What you should do: The reply should reproduce every line of the data below word for word, minus any images.

╭─ Input records

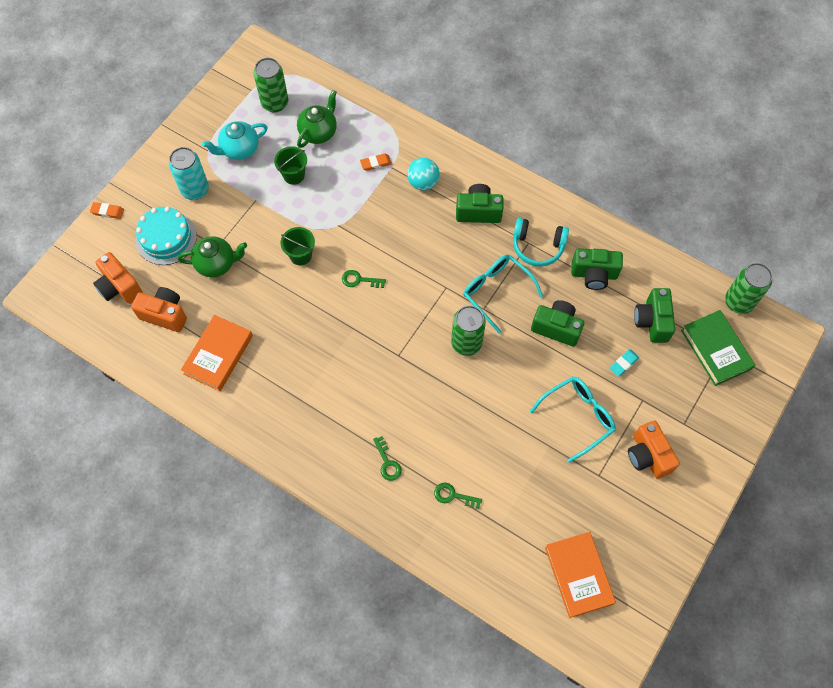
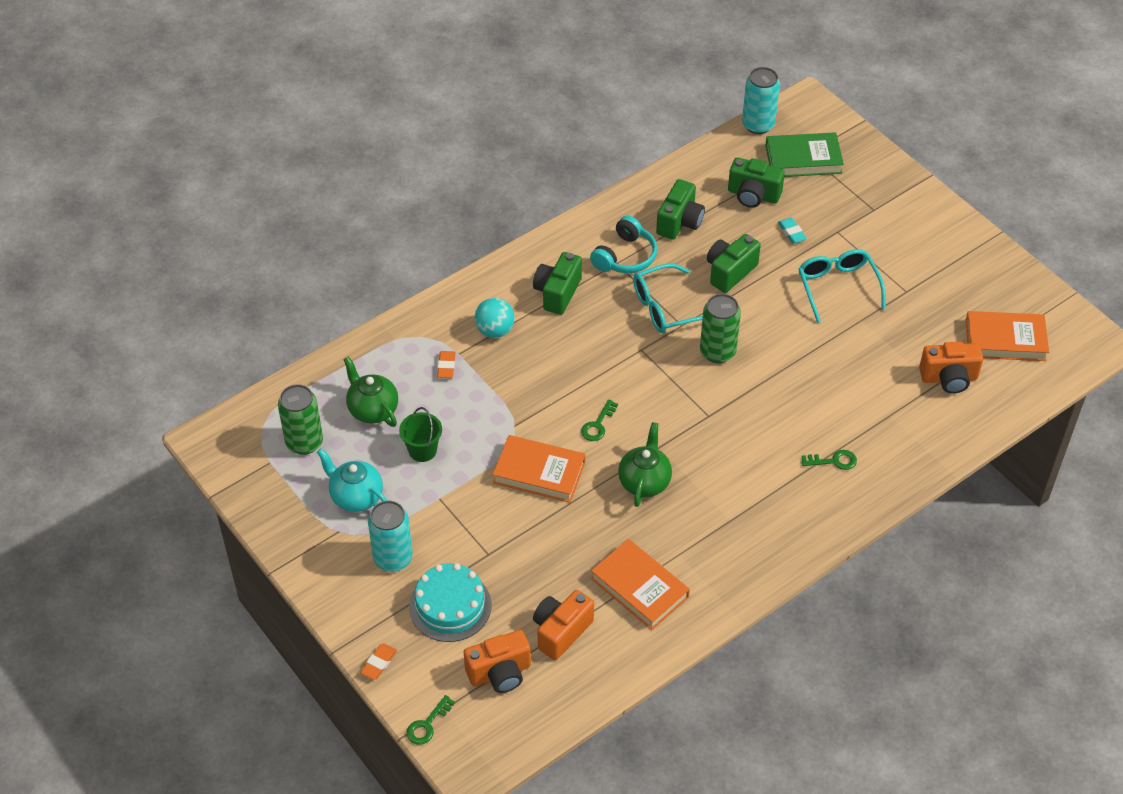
camera: 70 degrees left, 15 degrees down
(217, 264) = (513, 560): green teapot -> green teapot (644, 481)
(239, 149) = (355, 497): turquoise teapot -> turquoise teapot turned 135 degrees clockwise
(300, 255) = (539, 472): green bucket -> orange book
(453, 495) = (890, 415): green key -> green key (427, 725)
(648, 456) = (898, 247): orange camera -> orange camera (949, 378)
(738, 302) = (758, 125): green can -> turquoise can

╰─

Answer box:
camera: 70 degrees left, 15 degrees down
(217, 264) = (513, 560): green teapot -> green teapot (644, 481)
(239, 149) = (355, 497): turquoise teapot -> turquoise teapot turned 135 degrees clockwise
(300, 255) = (539, 472): green bucket -> orange book
(453, 495) = (890, 415): green key -> green key (427, 725)
(648, 456) = (898, 247): orange camera -> orange camera (949, 378)
(738, 302) = (758, 125): green can -> turquoise can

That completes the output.